## Task to carry out
Every line in the data below from the one containing "- added: BLACK CANDLE <584, 565, 624, 612>" down to the one containing "- replaced: YELLOW", both included, must be retyped exactly; no other line is to appear.
· · · · · · ·
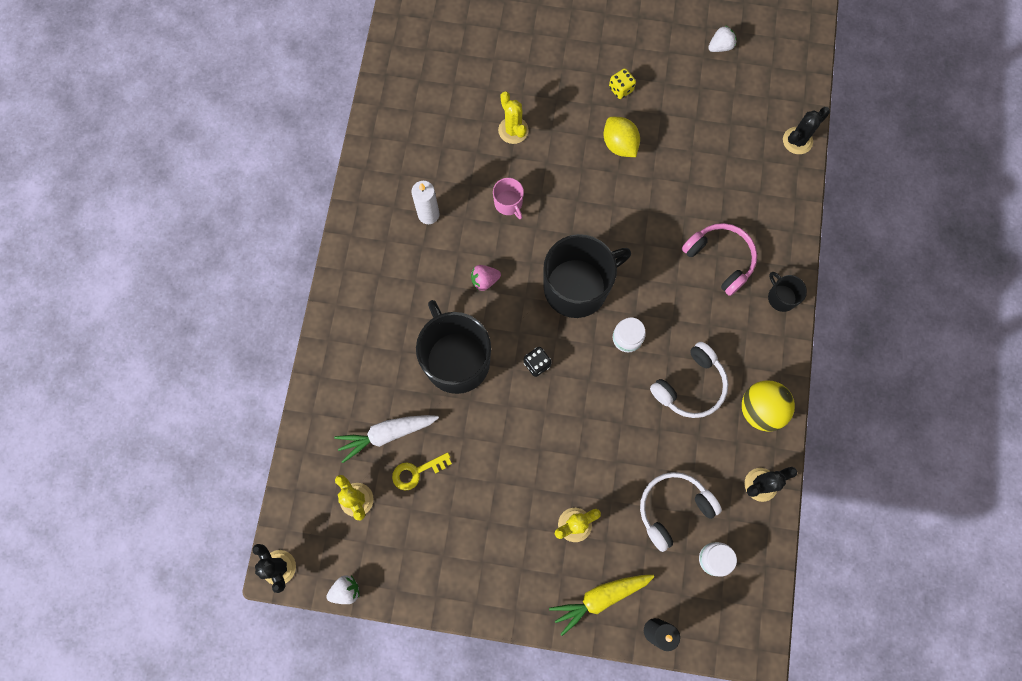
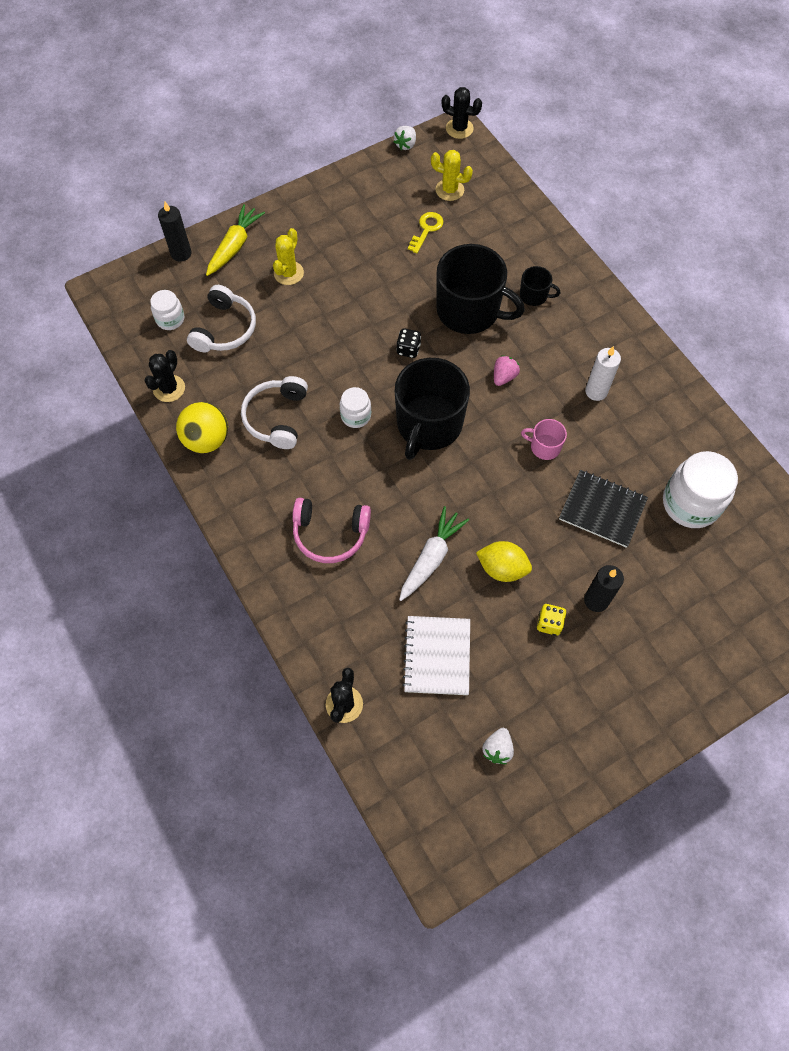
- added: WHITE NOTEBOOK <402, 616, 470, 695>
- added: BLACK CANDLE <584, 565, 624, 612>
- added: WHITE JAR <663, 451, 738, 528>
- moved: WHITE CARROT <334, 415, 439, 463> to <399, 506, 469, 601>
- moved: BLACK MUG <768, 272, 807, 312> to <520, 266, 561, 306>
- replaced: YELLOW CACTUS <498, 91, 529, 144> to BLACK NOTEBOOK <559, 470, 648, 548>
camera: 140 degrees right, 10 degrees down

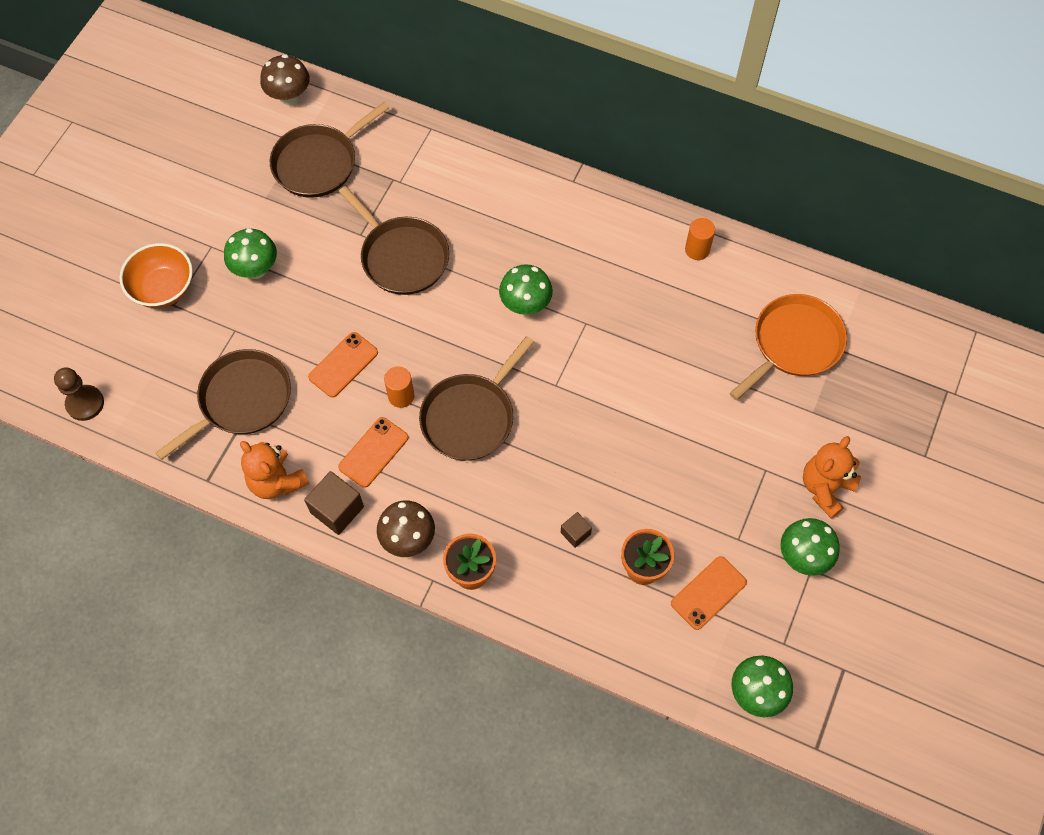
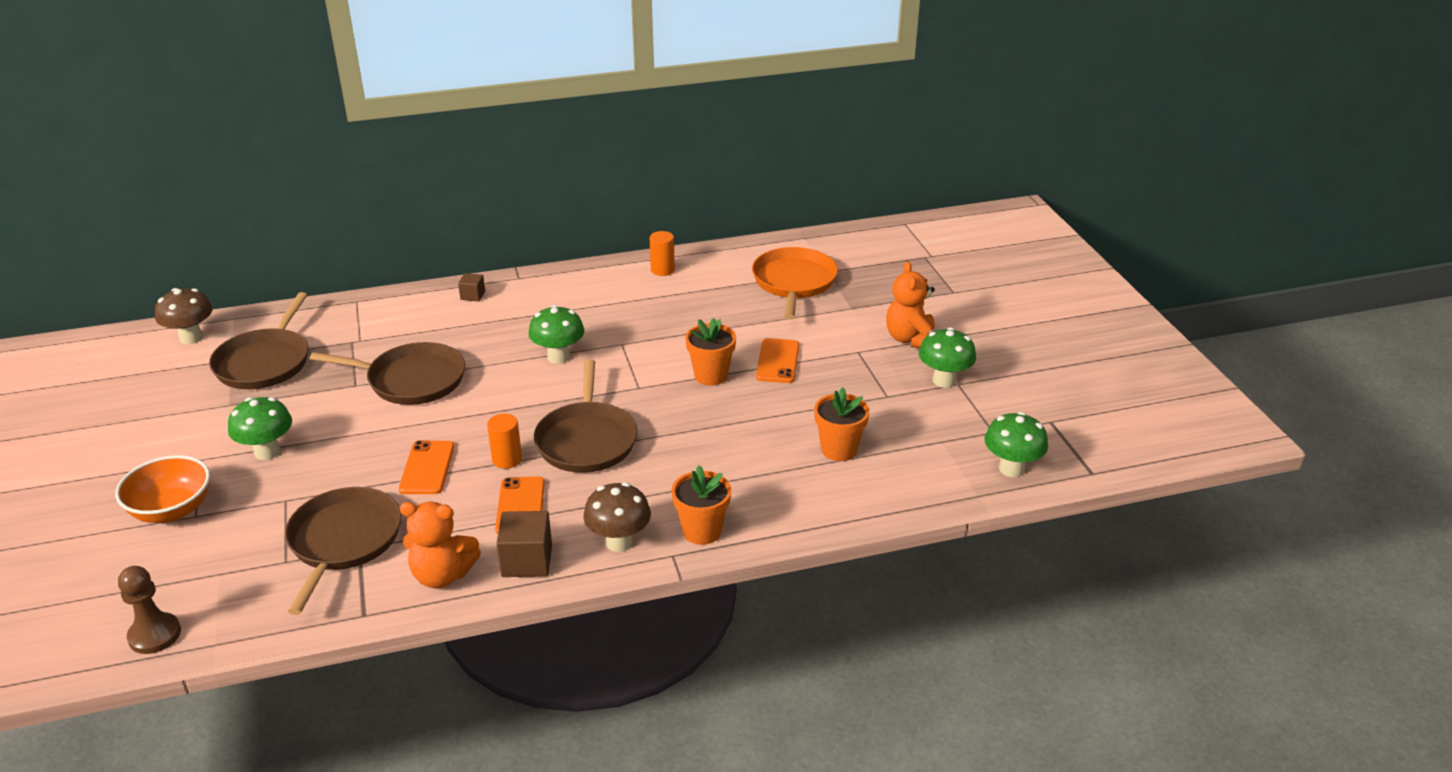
- added: ORANGE FLOWER POT <685, 318, 736, 386>
- moved: BROWN CUBE <561, 512, 592, 548> to <458, 273, 485, 301>
- moved: ORANGE PHONE <671, 556, 747, 630> to <756, 338, 799, 383>
camera: 40 degrees left, 30 degrees down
· · · · · · ·
## Output of the task
- added: BLACK CANDLE <584, 565, 624, 612>
- added: WHITE JAR <663, 451, 738, 528>
- moved: WHITE CARROT <334, 415, 439, 463> to <399, 506, 469, 601>
- moved: BLACK MUG <768, 272, 807, 312> to <520, 266, 561, 306>
- replaced: YELLOW CACTUS <498, 91, 529, 144> to BLACK NOTEBOOK <559, 470, 648, 548>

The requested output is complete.